##### MATERIAL SUPPLIED #####

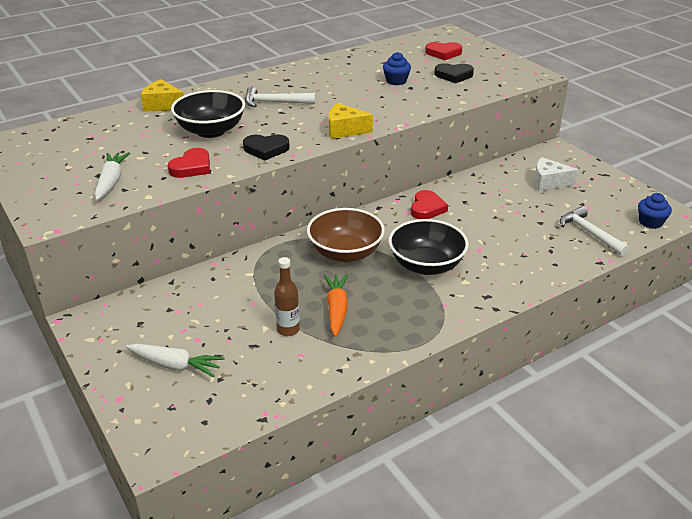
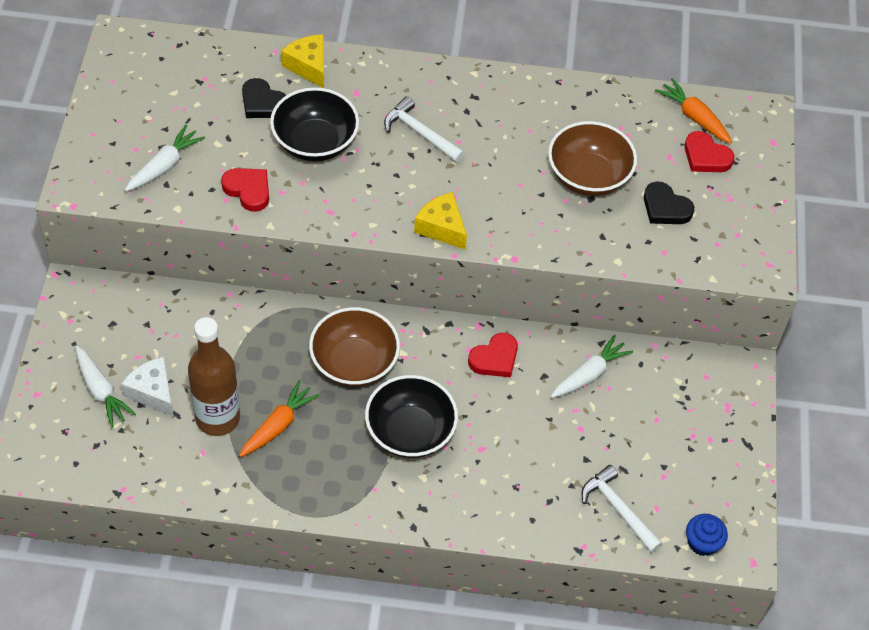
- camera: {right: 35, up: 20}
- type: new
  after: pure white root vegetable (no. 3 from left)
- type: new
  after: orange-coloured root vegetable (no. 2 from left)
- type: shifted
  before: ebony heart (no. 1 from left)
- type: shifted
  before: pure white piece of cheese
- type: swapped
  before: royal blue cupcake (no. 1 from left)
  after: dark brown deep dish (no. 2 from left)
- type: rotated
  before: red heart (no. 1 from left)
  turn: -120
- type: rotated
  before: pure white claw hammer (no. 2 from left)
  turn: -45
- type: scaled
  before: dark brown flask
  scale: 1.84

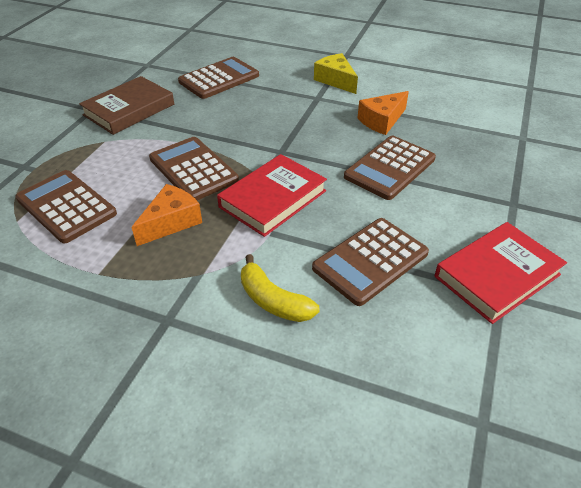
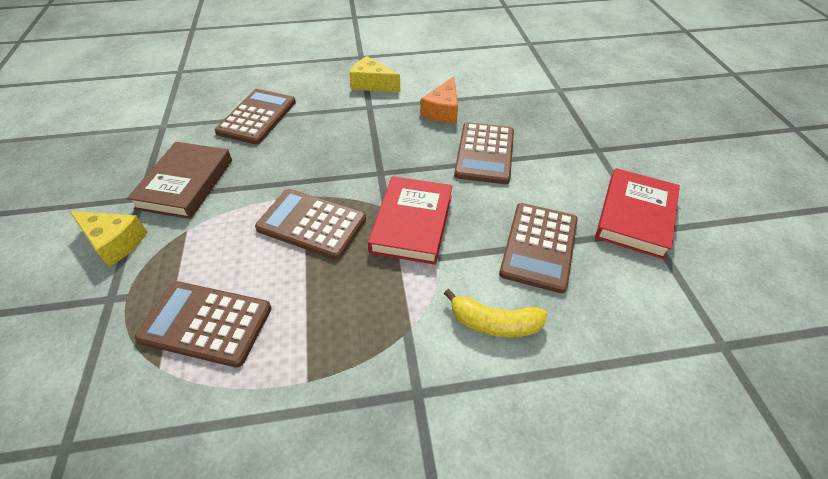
- camera: {right: -30, up: 5}
- type: gone
  before: orange-coloured piece of cheese (no. 1 from left)
- type: new
  after: bright yellow piece of cheese (no. 1 from left)

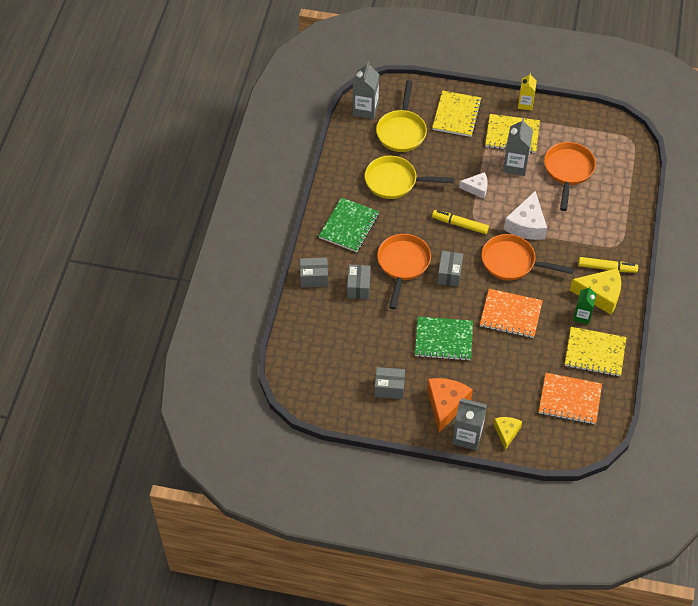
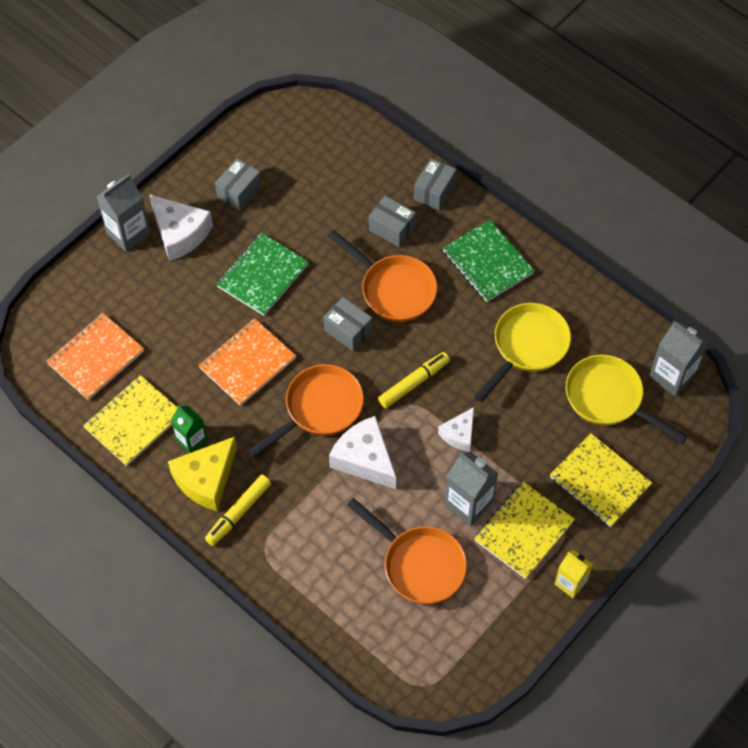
- camera: {right: 120, up: 5}
- type: gone
  before: bright yellow piece of cheese (no. 1 from left)
- type: repainted
  before: orange-coloured piece of cheese
  after: pure white piece of cheese (no. 1 from left)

#####

-- ACTIVITY --
Using the data above, establish how many lines include the word "from"; the reply is that number only.

-- EXPECTED OUTPUT --
11